How many lines in the records below hold the word "OLED"? Answer with the number alone.

> Material to process:
==============================
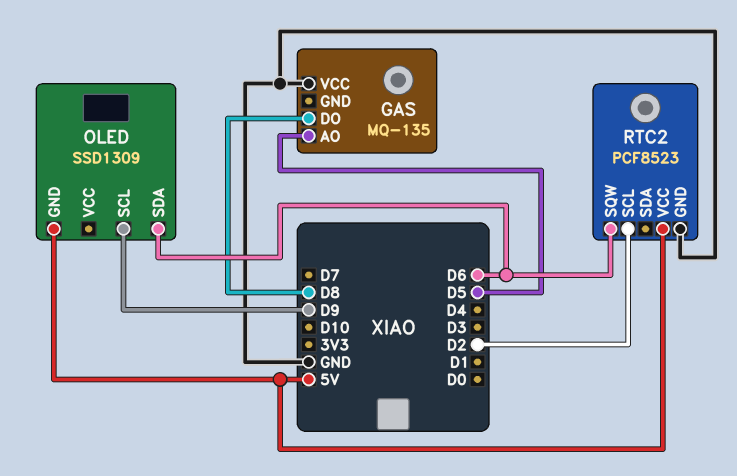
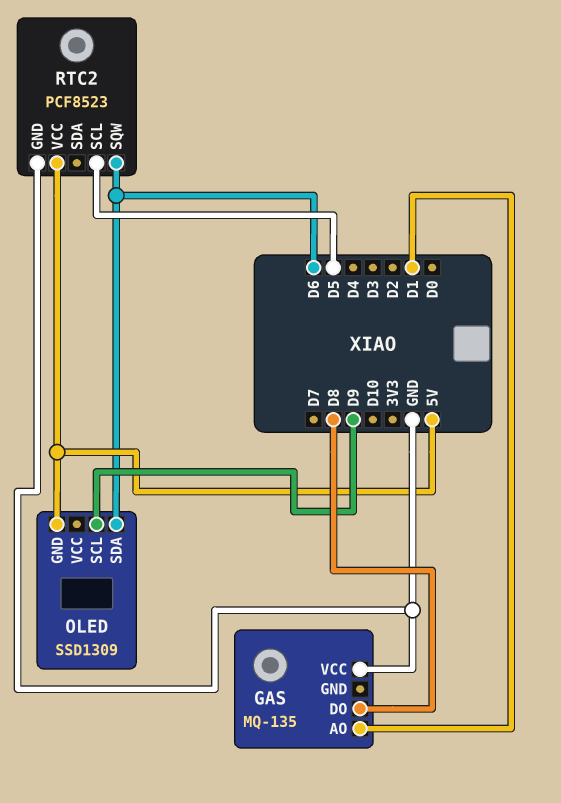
GAS pin AO: D5 -> D1
RTC2 pin SCL: D2 -> D5

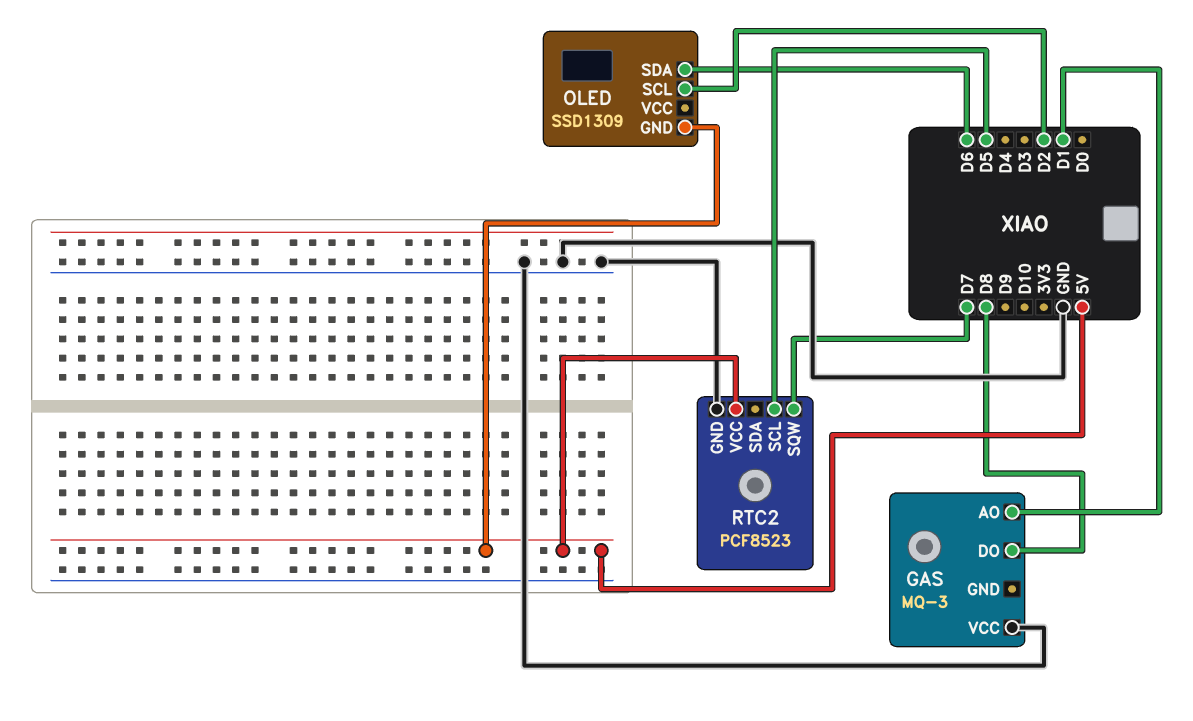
GAS: MQ-135 -> MQ-3
OLED pin SCL: D9 -> D2
RTC2 pin SQW: D6 -> D7

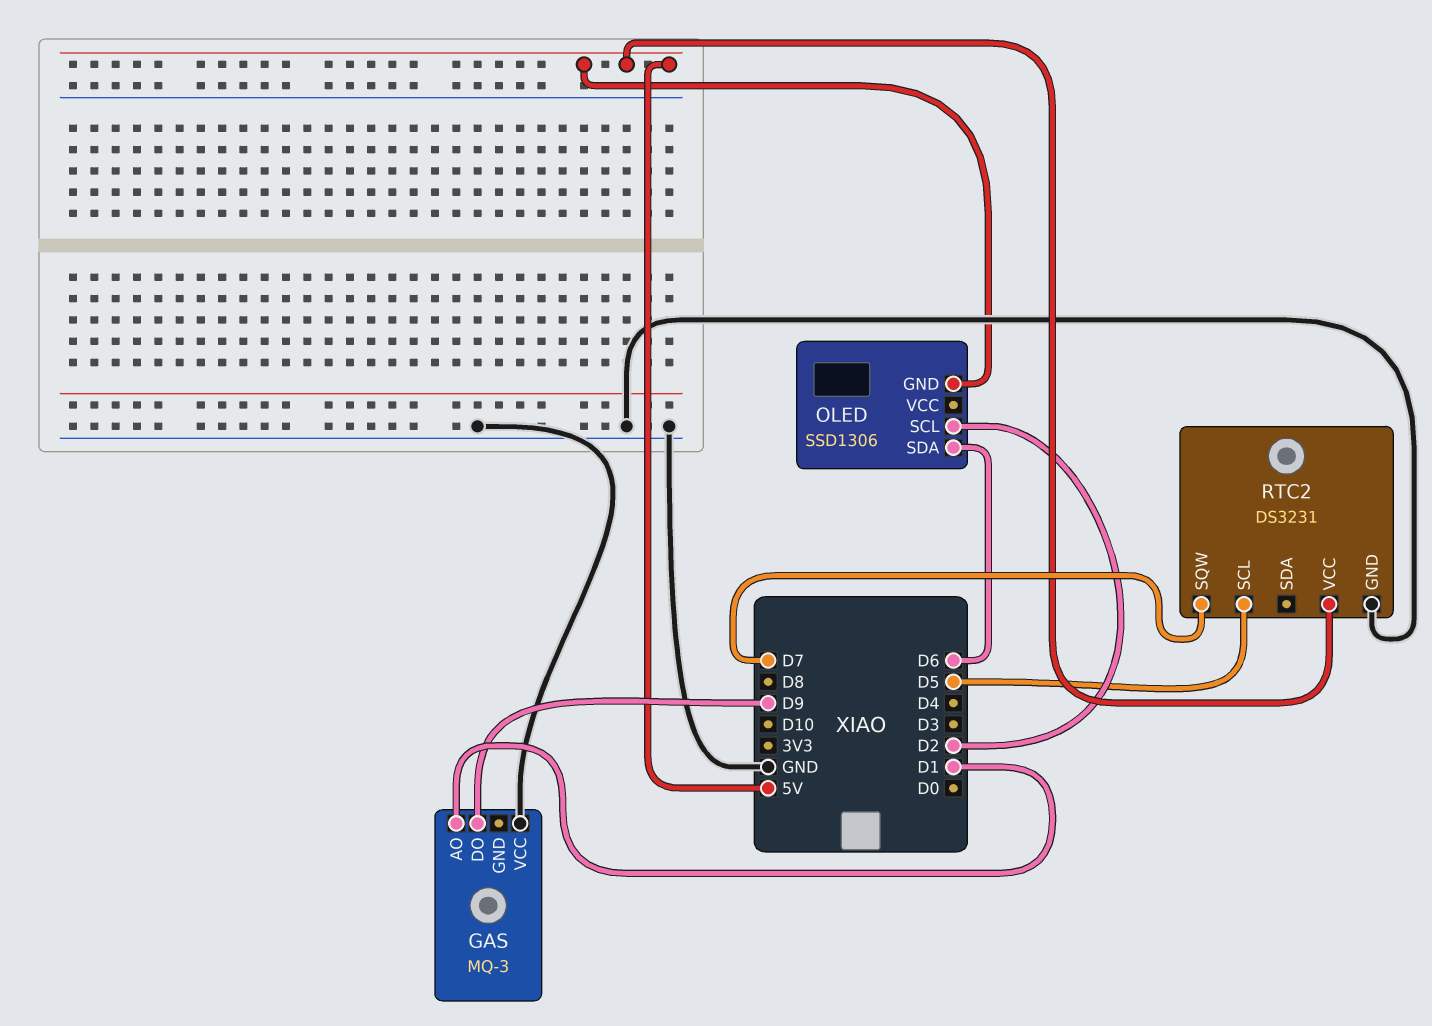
GAS pin DO: D8 -> D9
OLED: SSD1309 -> SSD1306
RTC2: PCF8523 -> DS3231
==============================
> Result of this task: 2